[[ Records for the exercise open ]]

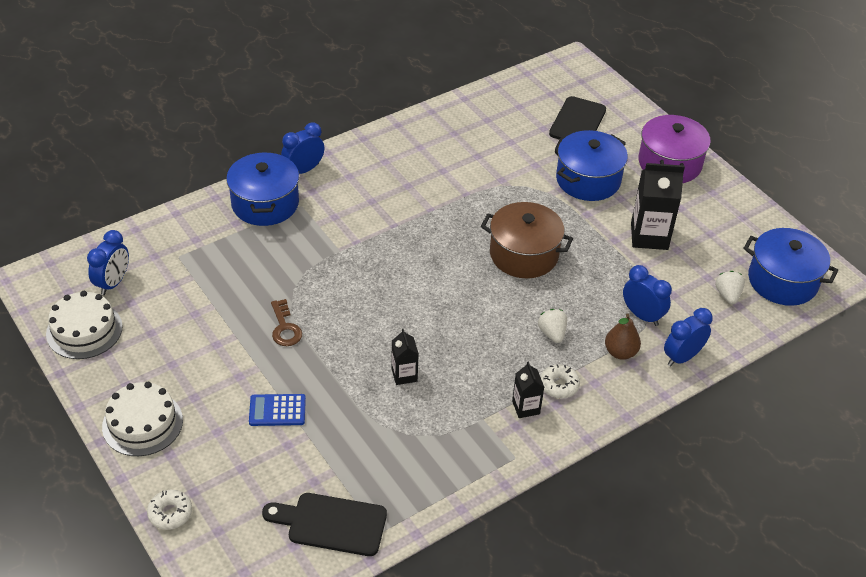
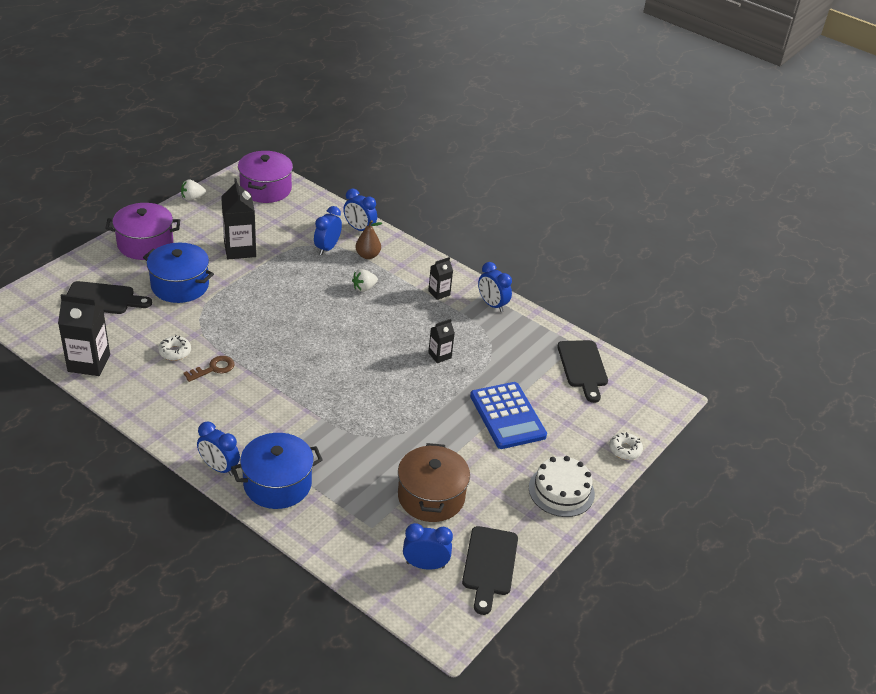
camera: 110 degrees left, 5 degrees down
white cake [46,291,123,359] -> black cutting board [462,526,518,615]
blue calculator [249,394,306,426] -> blue calculator [470,382,547,449], size x1.81
brown key [271,299,302,346] -> brown key moved to [183,356,234,382]
brown pot [481,202,573,278] -> brown pot moved to [398,443,470,522]
white donut [540,364,580,398] -> white donut moved to [158,335,191,361]
white strawberry [715,271,745,304] -> white strawberry moved to [181,179,206,201]
blue pot [743,228,838,306] -> purple pot [238,151,293,203]
none -> black carton [58,294,110,376]
none -> blue clock [478,262,512,312]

[[ Records for the exercise closed ]]

→ Required action
Only the lines from the one with "none -> black carton [58,294,110,376]" through the final line above belong in the answer, each retyped exactly.

→ Written response
none -> black carton [58,294,110,376]
none -> blue clock [478,262,512,312]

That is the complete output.